**Task goal:**
Once the line holding "[(177,301),(178,315),(187,314),(186,301),(177,301)]" is found in the entries below, transcribe exactly every line up to and including the one holding "[(98,419),(118,427),(123,413),(104,405),(98,419)]", but leave out the pictures.

**Listed entries:**
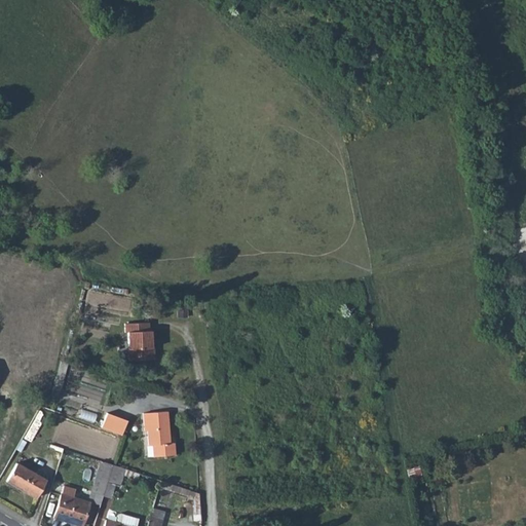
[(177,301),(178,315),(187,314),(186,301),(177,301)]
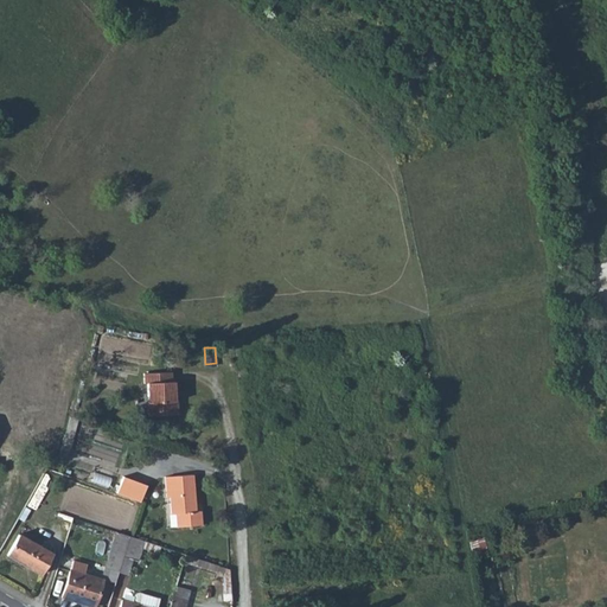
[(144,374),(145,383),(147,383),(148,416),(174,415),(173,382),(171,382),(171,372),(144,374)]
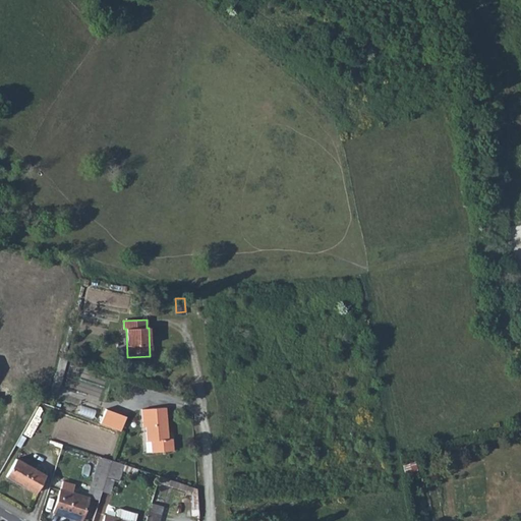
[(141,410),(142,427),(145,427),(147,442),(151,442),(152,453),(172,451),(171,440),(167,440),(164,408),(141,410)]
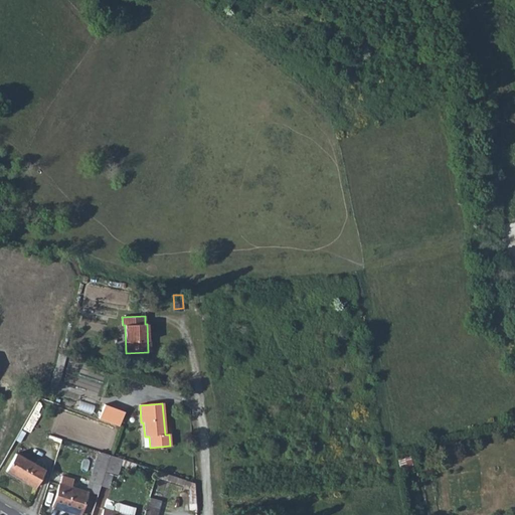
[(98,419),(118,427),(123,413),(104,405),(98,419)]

==

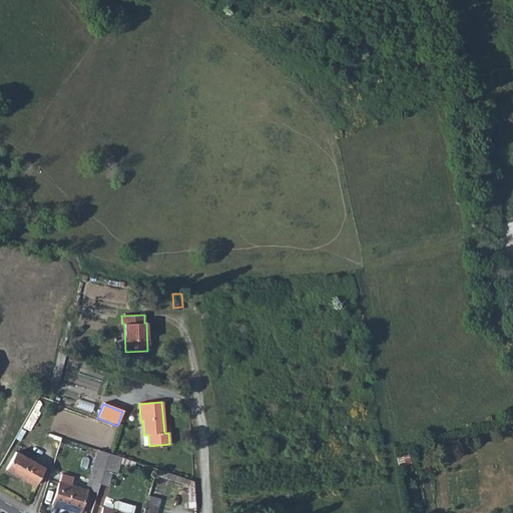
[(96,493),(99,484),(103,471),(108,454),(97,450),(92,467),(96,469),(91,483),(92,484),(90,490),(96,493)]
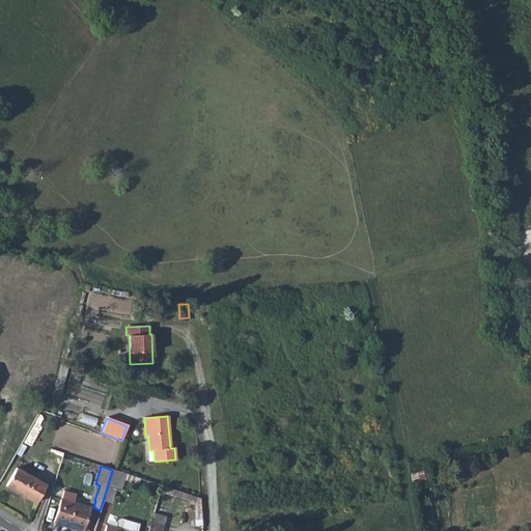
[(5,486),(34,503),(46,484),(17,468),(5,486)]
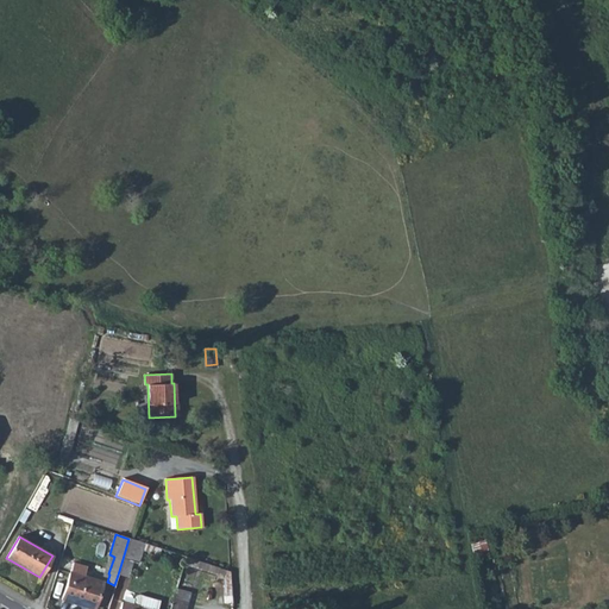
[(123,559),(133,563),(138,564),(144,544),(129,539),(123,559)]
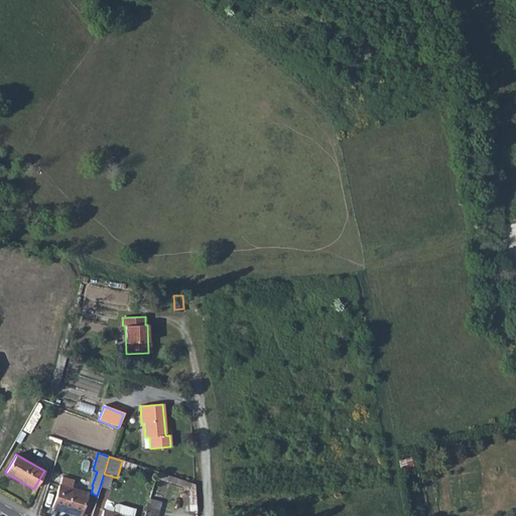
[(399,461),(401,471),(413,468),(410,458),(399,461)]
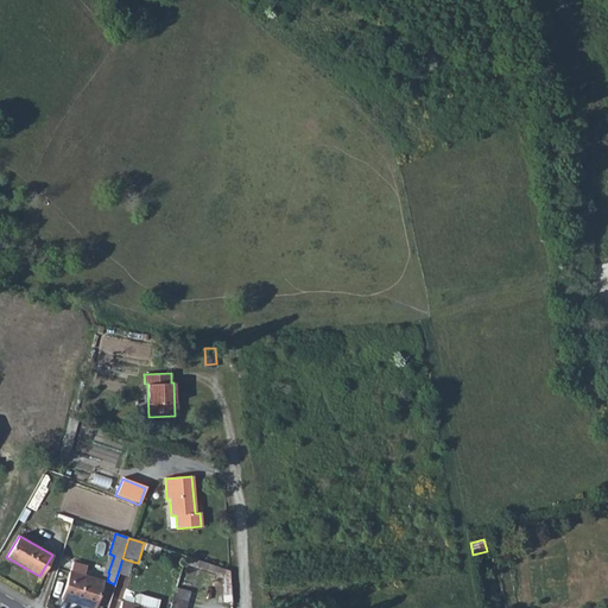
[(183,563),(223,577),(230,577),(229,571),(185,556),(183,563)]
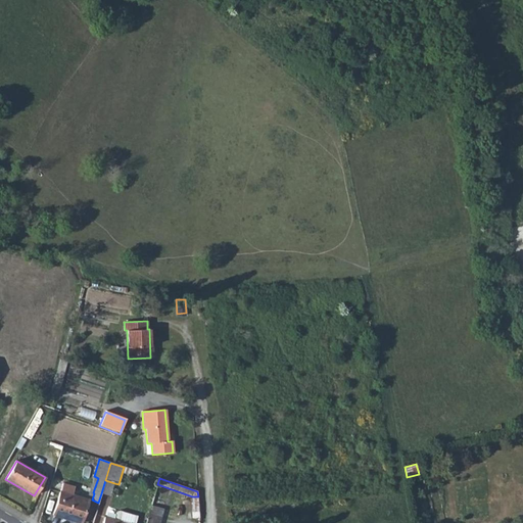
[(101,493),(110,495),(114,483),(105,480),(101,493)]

---

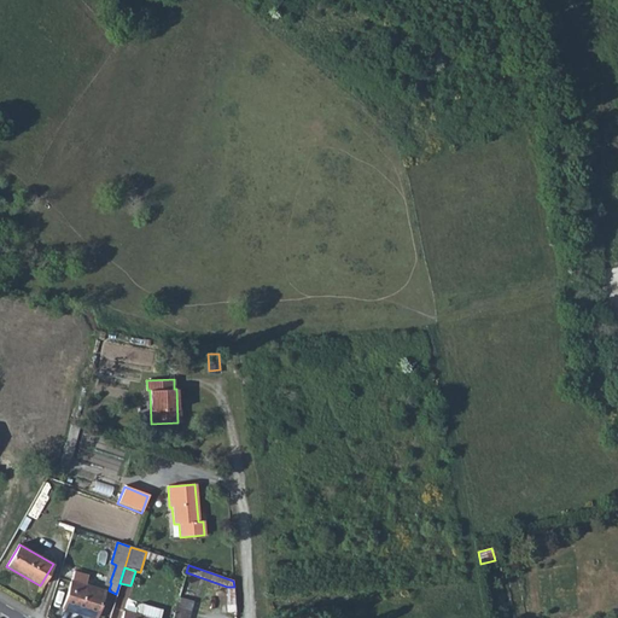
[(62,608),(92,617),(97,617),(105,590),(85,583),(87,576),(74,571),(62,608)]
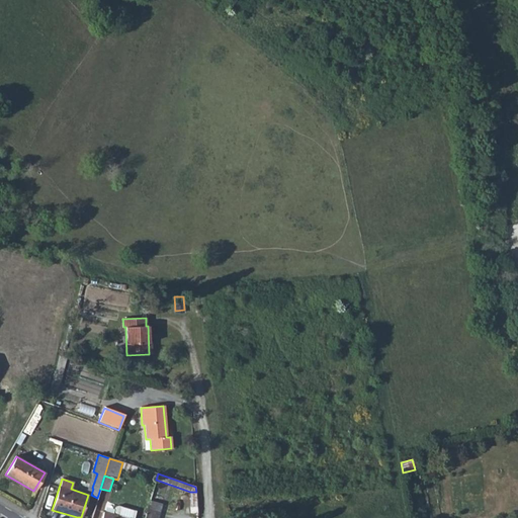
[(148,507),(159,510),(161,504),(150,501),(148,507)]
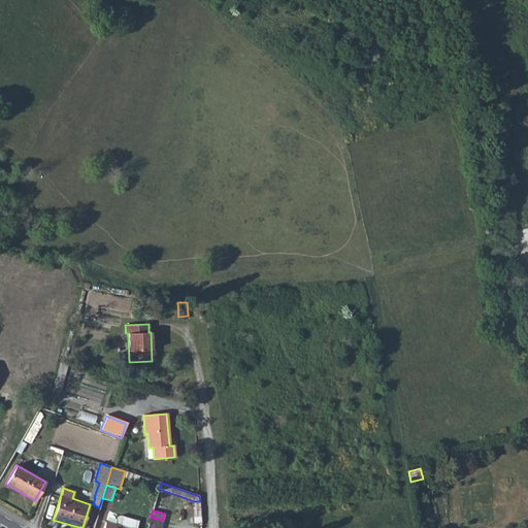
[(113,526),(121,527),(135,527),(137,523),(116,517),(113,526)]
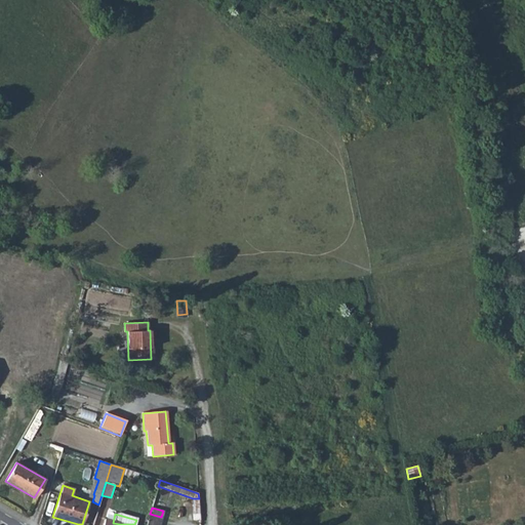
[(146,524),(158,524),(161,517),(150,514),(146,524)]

**Answer space:**
[(177,301),(178,315),(187,314),(186,301),(177,301)]
[(144,374),(145,383),(147,383),(148,416),(174,415),(173,382),(171,382),(171,372),(144,374)]
[(141,410),(142,427),(145,427),(147,442),(151,442),(152,453),(172,451),(171,440),(167,440),(164,408),(141,410)]
[(98,419),(118,427),(123,413),(104,405),(98,419)]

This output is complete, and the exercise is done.